* [What you have to do]:
Every line below must be copied as written, except for pictures.

Coordinate-based change listings
—————
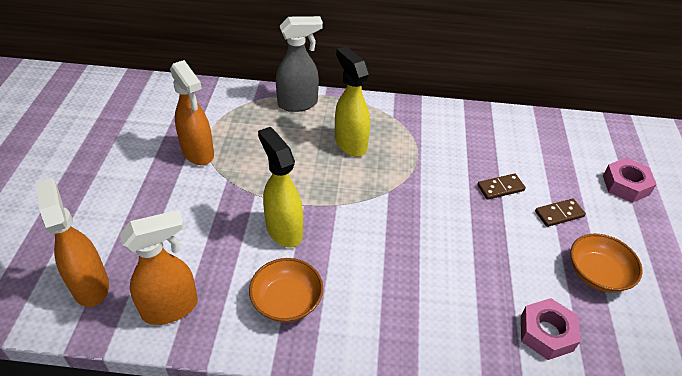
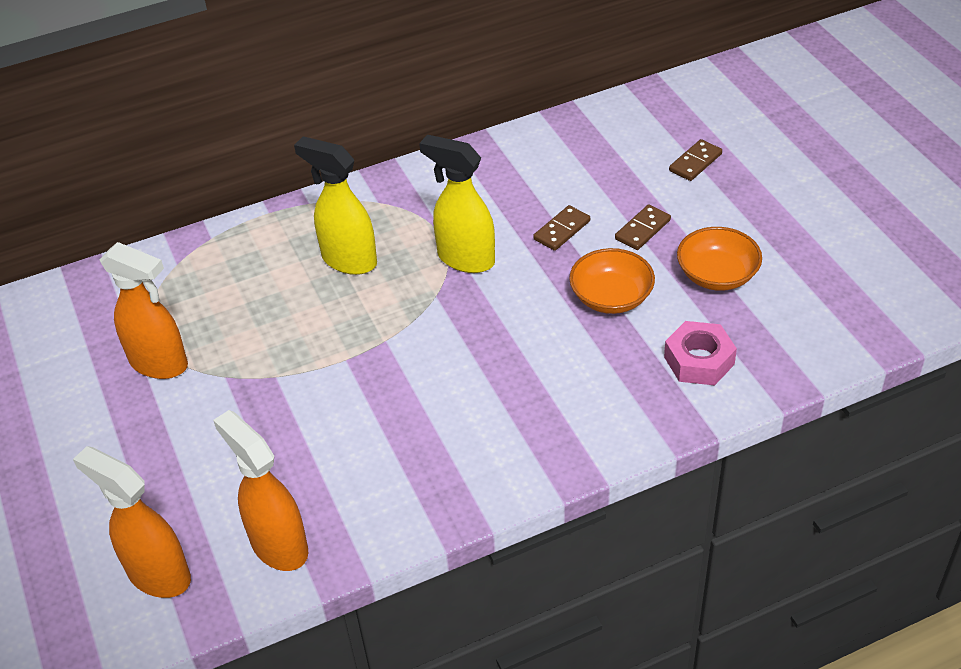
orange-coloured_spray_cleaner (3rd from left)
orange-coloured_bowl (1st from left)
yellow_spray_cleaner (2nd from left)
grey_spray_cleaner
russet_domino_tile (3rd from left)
—————
* [Response for this exercise]:
orange-coloured_spray_cleaner (3rd from left)
orange-coloured_bowl (1st from left)
yellow_spray_cleaner (2nd from left)
grey_spray_cleaner
russet_domino_tile (3rd from left)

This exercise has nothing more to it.